#### Exercise directions
All entries must be repeated exactly; do not include the pictures.

#### Entries provided
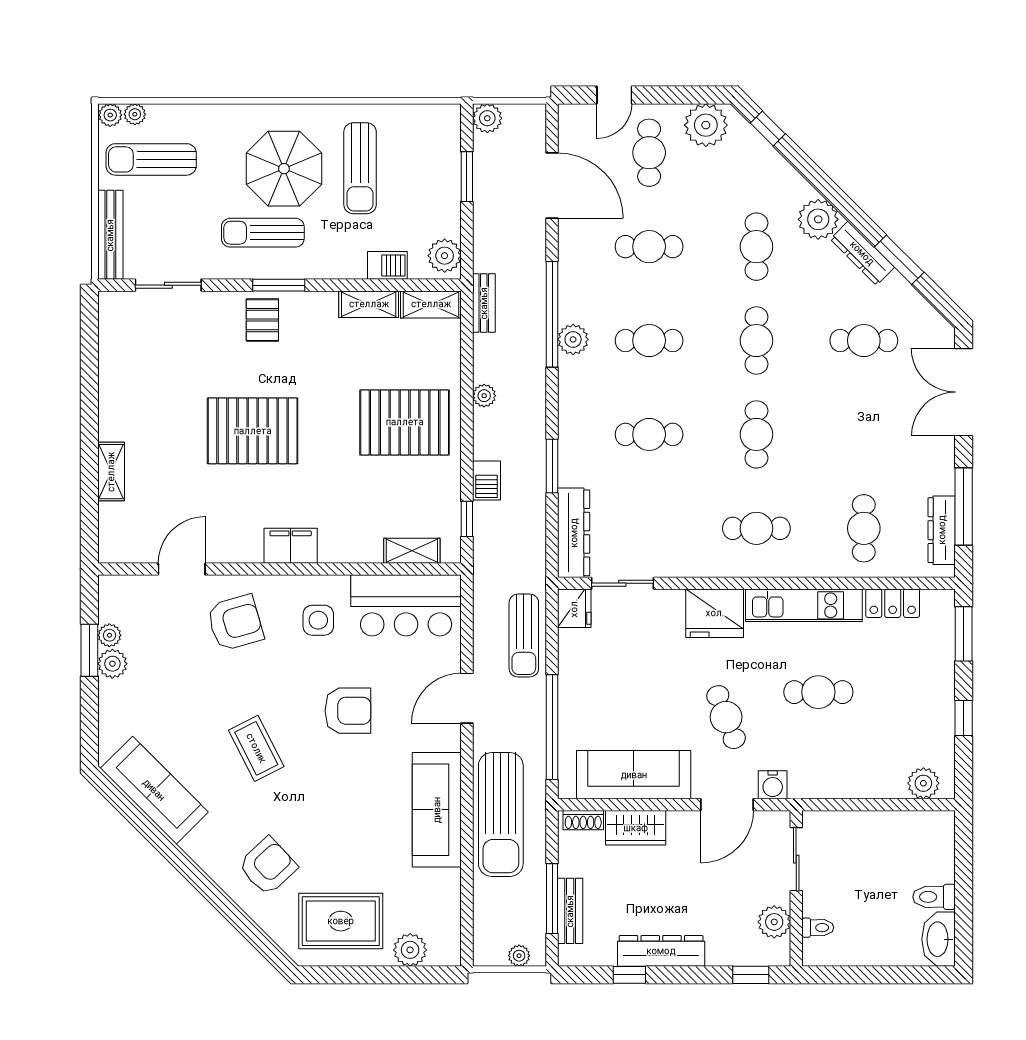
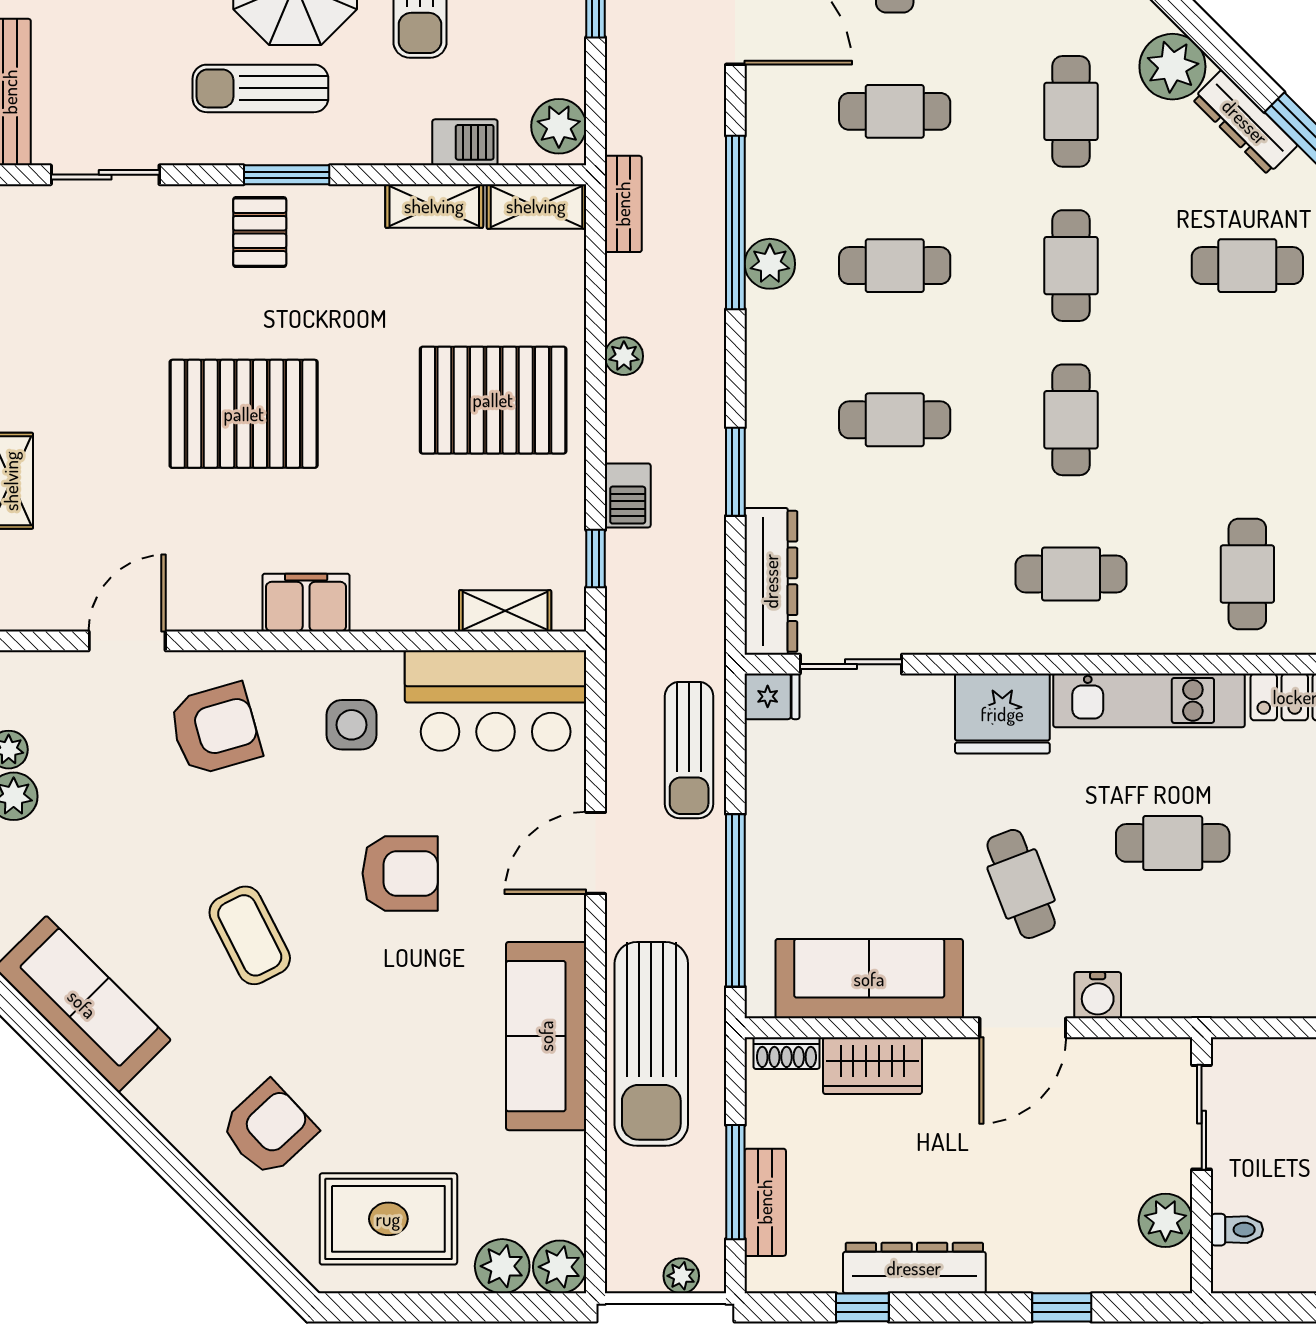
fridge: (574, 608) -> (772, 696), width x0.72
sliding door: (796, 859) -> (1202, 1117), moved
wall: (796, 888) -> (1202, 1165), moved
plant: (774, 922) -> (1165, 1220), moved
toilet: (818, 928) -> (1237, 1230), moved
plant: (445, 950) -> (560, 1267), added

#### Task solution
fridge: (574, 608) -> (772, 696), width x0.72
sliding door: (796, 859) -> (1202, 1117), moved
wall: (796, 888) -> (1202, 1165), moved
plant: (774, 922) -> (1165, 1220), moved
toilet: (818, 928) -> (1237, 1230), moved
plant: (445, 950) -> (560, 1267), added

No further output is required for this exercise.